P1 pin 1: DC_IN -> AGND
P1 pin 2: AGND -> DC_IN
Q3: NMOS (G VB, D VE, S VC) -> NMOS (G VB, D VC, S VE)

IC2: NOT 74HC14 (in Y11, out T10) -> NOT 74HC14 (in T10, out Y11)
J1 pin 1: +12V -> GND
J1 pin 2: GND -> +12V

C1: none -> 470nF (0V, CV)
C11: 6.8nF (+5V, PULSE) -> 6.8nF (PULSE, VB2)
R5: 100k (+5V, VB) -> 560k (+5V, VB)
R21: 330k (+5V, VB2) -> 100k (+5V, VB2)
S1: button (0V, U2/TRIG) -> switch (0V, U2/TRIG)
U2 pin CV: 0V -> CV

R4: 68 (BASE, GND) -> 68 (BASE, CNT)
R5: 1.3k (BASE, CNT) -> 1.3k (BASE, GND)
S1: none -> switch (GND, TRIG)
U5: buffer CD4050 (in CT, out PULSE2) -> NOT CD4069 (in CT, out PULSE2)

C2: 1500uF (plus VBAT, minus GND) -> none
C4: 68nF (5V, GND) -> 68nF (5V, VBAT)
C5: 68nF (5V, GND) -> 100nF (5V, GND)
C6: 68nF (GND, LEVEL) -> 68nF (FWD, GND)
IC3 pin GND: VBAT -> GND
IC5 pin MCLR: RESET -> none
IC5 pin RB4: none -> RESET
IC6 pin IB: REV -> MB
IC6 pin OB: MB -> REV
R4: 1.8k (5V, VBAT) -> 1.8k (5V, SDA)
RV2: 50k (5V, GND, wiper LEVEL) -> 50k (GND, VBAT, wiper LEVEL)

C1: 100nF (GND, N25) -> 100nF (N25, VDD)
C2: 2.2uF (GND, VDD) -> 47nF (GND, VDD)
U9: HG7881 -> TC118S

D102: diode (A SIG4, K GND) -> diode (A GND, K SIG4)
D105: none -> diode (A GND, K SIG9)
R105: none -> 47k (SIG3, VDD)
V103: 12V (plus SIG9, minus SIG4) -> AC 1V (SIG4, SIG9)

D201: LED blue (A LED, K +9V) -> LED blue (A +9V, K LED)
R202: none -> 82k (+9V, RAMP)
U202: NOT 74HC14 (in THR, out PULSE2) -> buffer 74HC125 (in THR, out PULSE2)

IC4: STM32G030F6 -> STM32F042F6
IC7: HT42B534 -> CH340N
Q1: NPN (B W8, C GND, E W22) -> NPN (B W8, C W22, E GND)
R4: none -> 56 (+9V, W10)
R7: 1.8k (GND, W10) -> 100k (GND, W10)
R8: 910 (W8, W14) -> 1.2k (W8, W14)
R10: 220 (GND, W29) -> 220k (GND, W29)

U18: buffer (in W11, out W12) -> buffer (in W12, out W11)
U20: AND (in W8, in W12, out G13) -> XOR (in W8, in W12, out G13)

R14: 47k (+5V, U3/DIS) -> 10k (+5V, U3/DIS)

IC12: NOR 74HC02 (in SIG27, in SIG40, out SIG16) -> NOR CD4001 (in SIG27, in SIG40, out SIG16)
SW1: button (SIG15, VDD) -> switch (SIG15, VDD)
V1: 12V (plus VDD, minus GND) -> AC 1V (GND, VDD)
- - - -
-- EXERCISE AIM --
Print the lines above from the one with "RV2: 50k (5V, GND, wiper" through the one with "D105: none -> diode (A GND, K SIG9)", both included, exactly as written and nothing more.

-- ANSWER AREA --
RV2: 50k (5V, GND, wiper LEVEL) -> 50k (GND, VBAT, wiper LEVEL)

C1: 100nF (GND, N25) -> 100nF (N25, VDD)
C2: 2.2uF (GND, VDD) -> 47nF (GND, VDD)
U9: HG7881 -> TC118S

D102: diode (A SIG4, K GND) -> diode (A GND, K SIG4)
D105: none -> diode (A GND, K SIG9)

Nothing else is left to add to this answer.